### DATASET SECTION
+===+

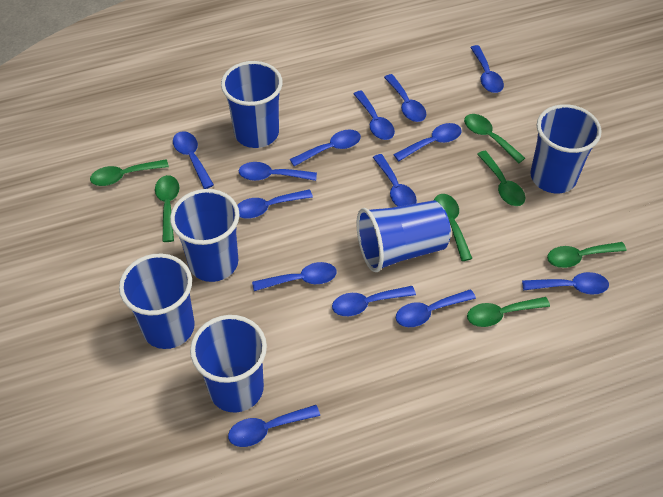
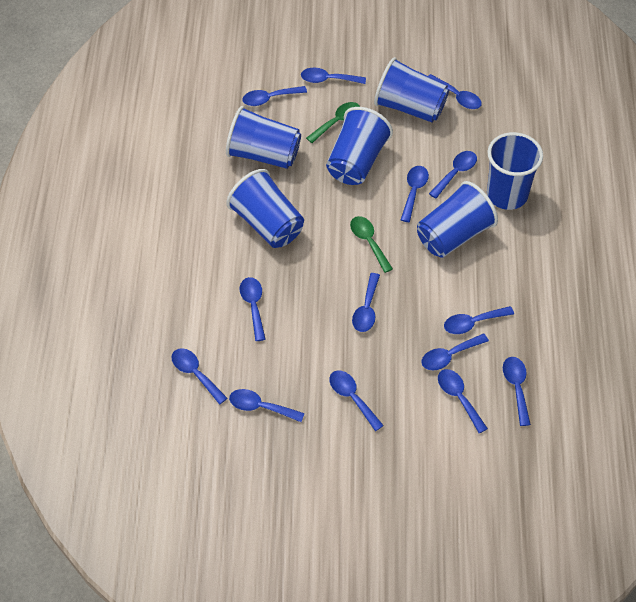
green spoon: 7 -> 2

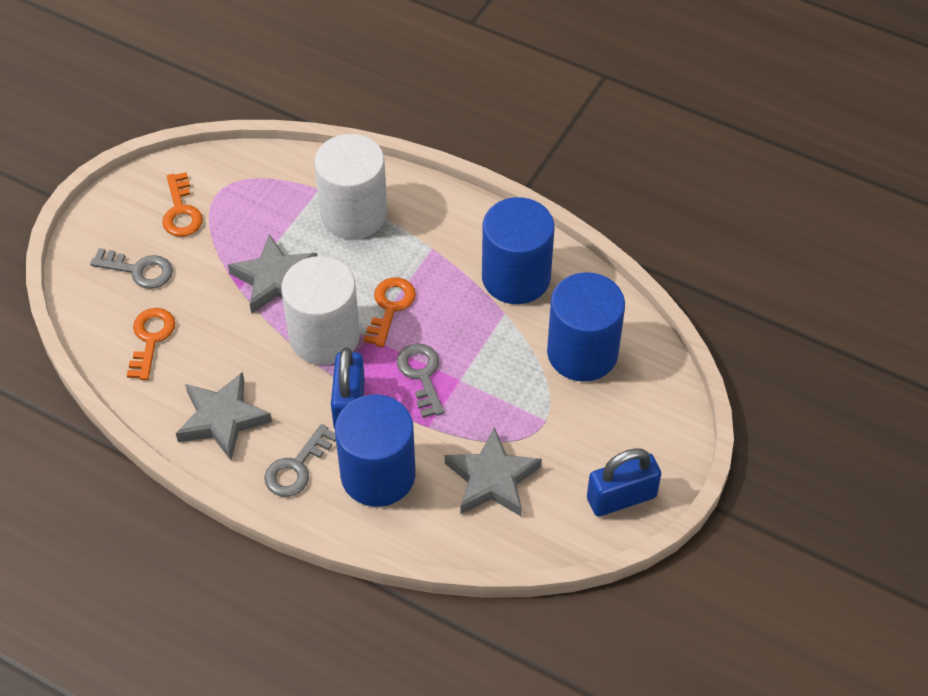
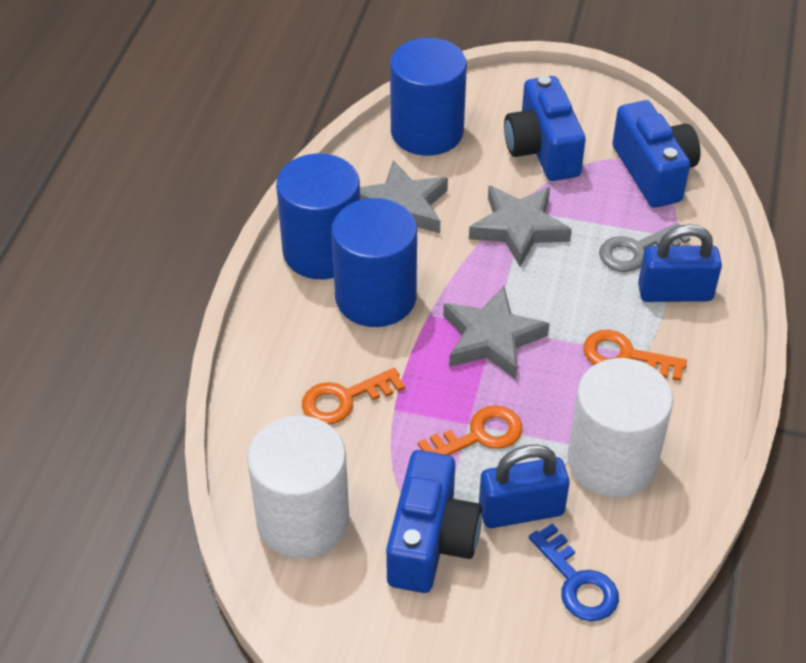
blue camera: 0 -> 3
blue key: 0 -> 1
grey key: 3 -> 1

+===+

### EXERCISE OBJECTIVE
Excluding the images, copy all of the material above verbatim.

### WRITTEN ANSWER
green spoon: 7 -> 2

blue camera: 0 -> 3
blue key: 0 -> 1
grey key: 3 -> 1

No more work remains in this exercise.